**EXERCISE INSTRUCTIONS:** With the pictures left out, copy the records below exactly from the first line down to the line holding "yellow square: moved 8 px left", and include that line.

###

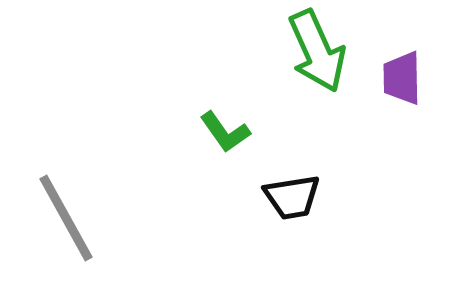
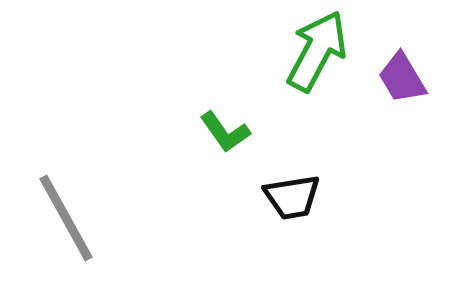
green arrow: rotated 128 degrees counterclockwise
purple trapezoid: rotated 30 degrees counterclockwise
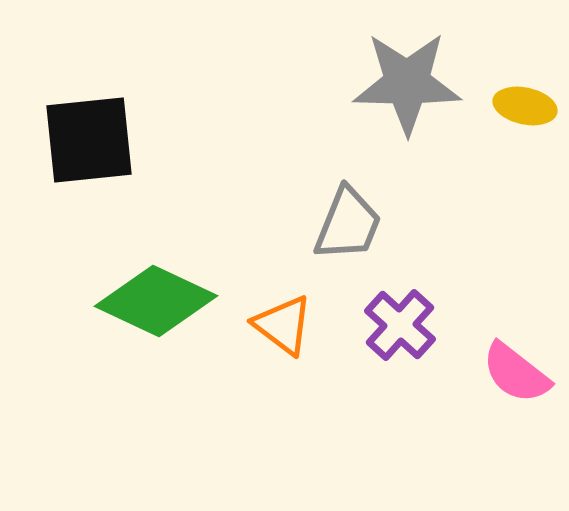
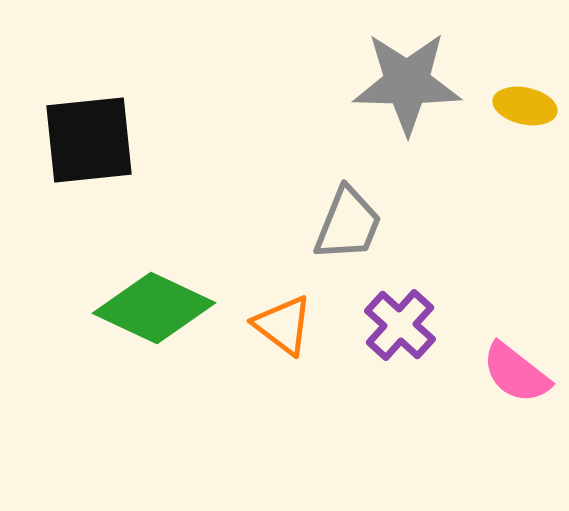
green diamond: moved 2 px left, 7 px down
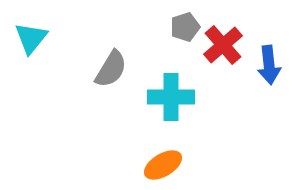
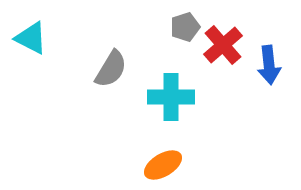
cyan triangle: rotated 42 degrees counterclockwise
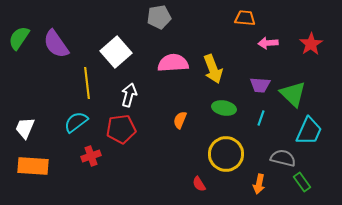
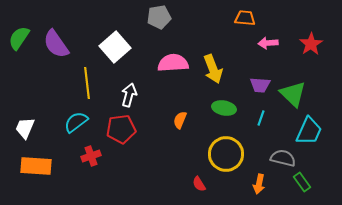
white square: moved 1 px left, 5 px up
orange rectangle: moved 3 px right
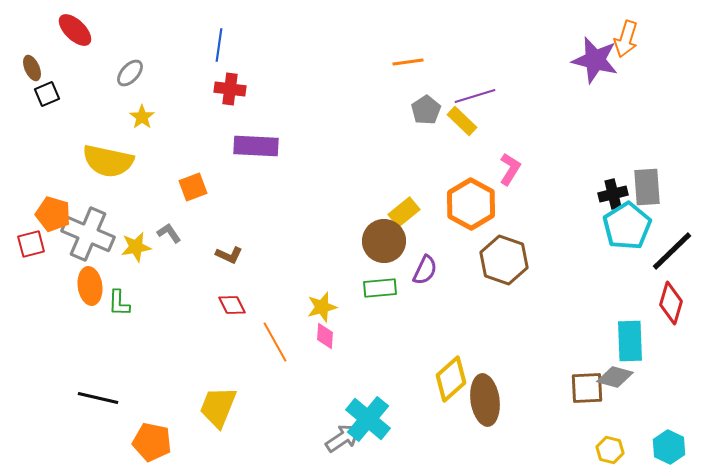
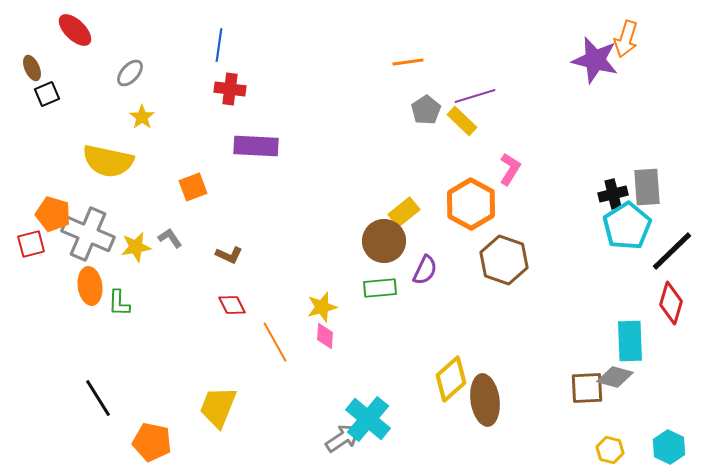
gray L-shape at (169, 233): moved 1 px right, 5 px down
black line at (98, 398): rotated 45 degrees clockwise
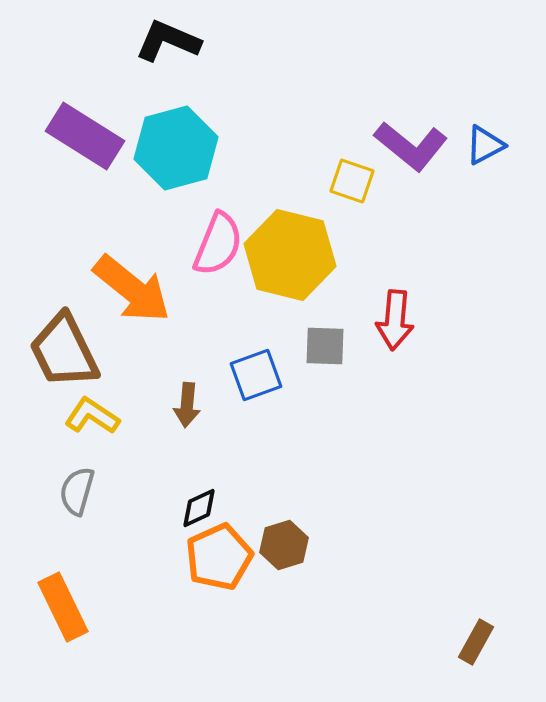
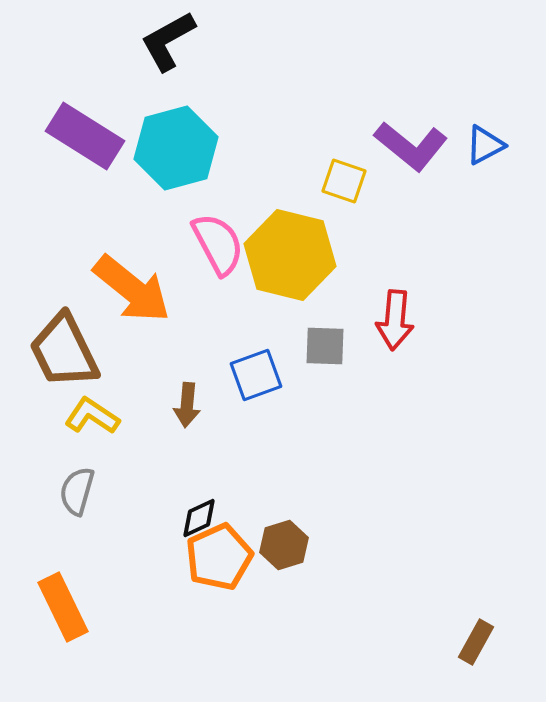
black L-shape: rotated 52 degrees counterclockwise
yellow square: moved 8 px left
pink semicircle: rotated 50 degrees counterclockwise
black diamond: moved 10 px down
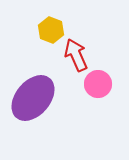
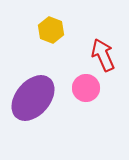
red arrow: moved 27 px right
pink circle: moved 12 px left, 4 px down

###

**ANSWER BOX:**
green arrow: rotated 128 degrees counterclockwise
purple trapezoid: rotated 30 degrees counterclockwise
green diamond: moved 2 px left, 7 px down
cyan triangle: rotated 42 degrees counterclockwise
white square: moved 1 px left, 5 px up
orange rectangle: moved 3 px right
gray L-shape at (169, 233): moved 1 px right, 5 px down
black line at (98, 398): rotated 45 degrees clockwise
black L-shape: rotated 52 degrees counterclockwise
yellow square: moved 8 px left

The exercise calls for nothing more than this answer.